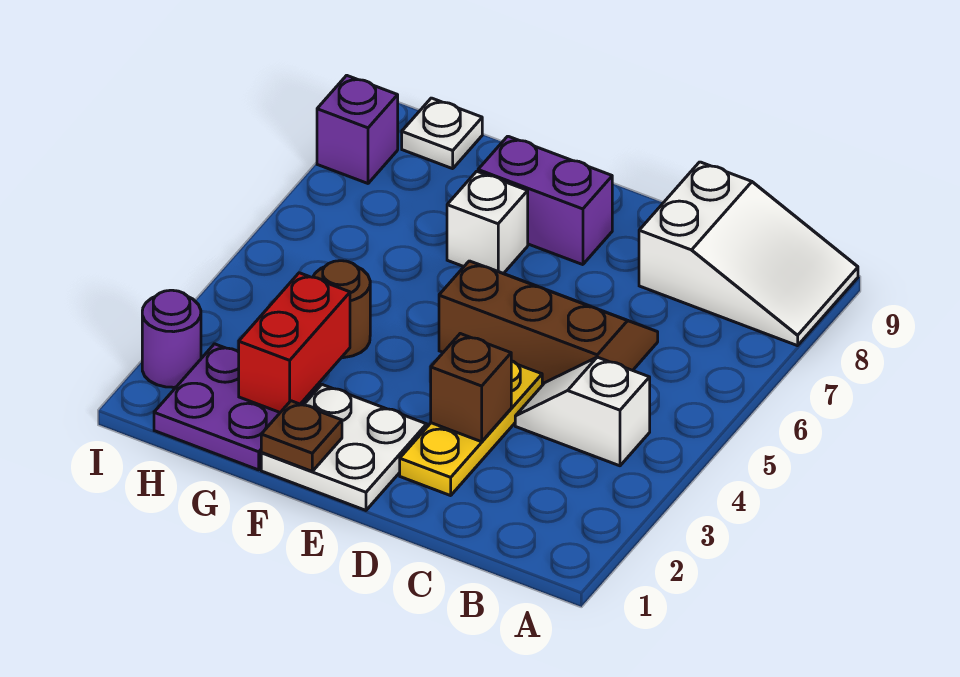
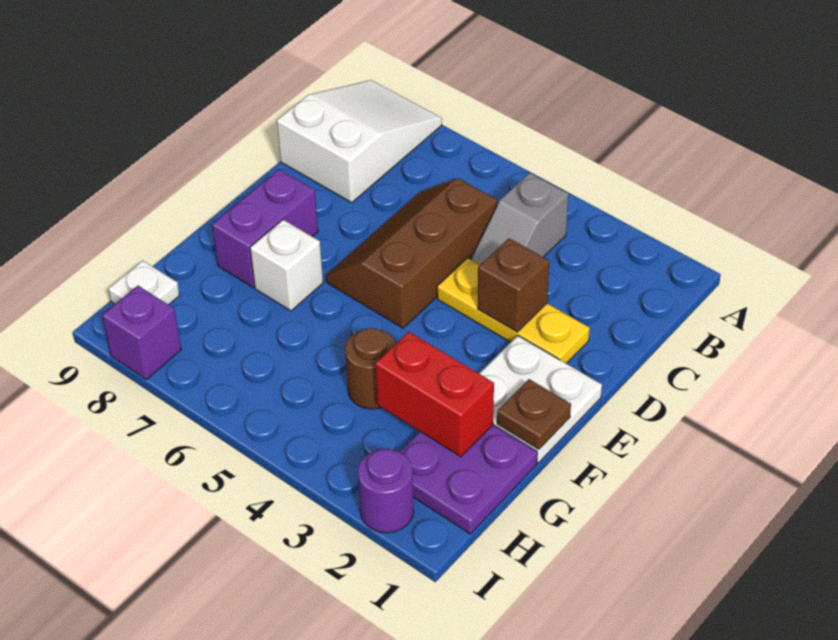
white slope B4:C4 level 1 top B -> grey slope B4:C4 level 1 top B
* * *
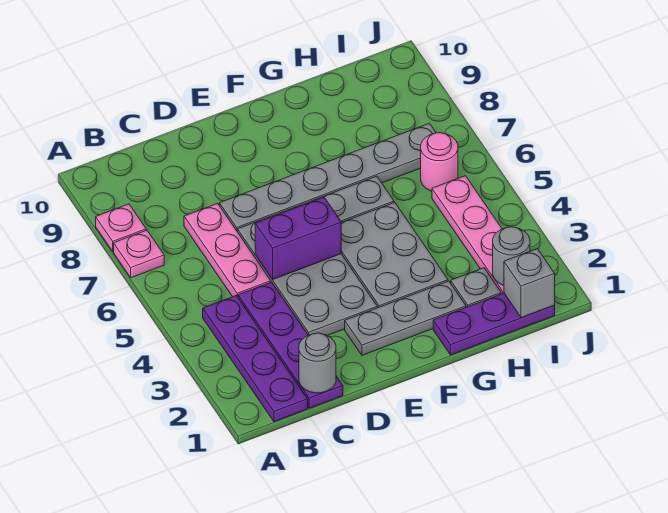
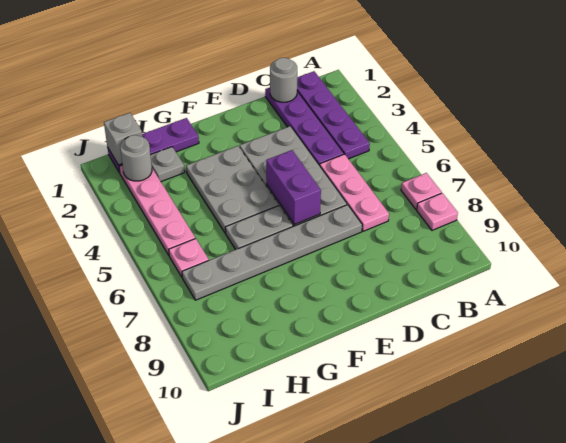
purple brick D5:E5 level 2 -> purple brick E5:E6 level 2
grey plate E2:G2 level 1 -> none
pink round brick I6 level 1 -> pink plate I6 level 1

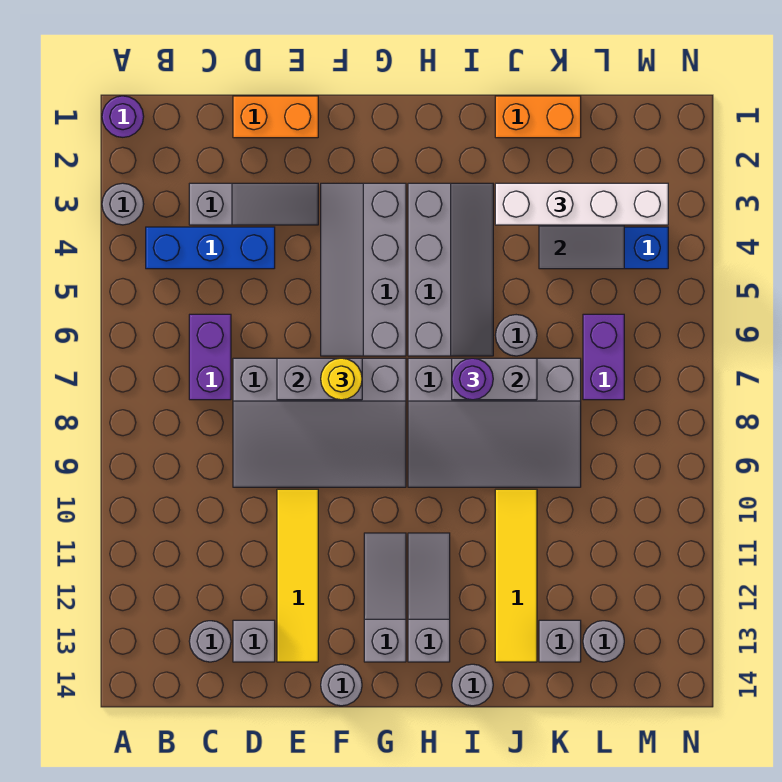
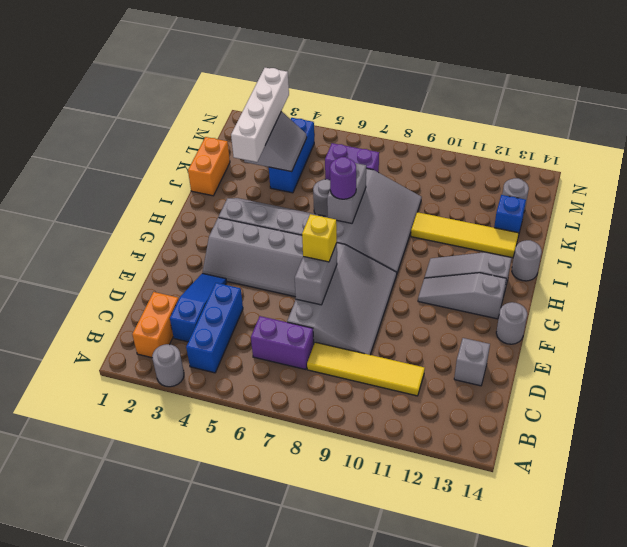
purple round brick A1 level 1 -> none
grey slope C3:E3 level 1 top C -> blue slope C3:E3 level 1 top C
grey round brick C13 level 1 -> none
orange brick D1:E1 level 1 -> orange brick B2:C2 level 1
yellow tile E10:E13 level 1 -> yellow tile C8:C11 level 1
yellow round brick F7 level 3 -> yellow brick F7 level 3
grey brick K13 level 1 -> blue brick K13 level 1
--
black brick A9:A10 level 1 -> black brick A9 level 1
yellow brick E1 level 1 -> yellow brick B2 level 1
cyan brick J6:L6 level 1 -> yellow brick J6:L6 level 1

EXERCISE GOAL: Search the records above for the word "grey", then say how many lines contain it. Give the number alone.

COMPLETED TASK: 5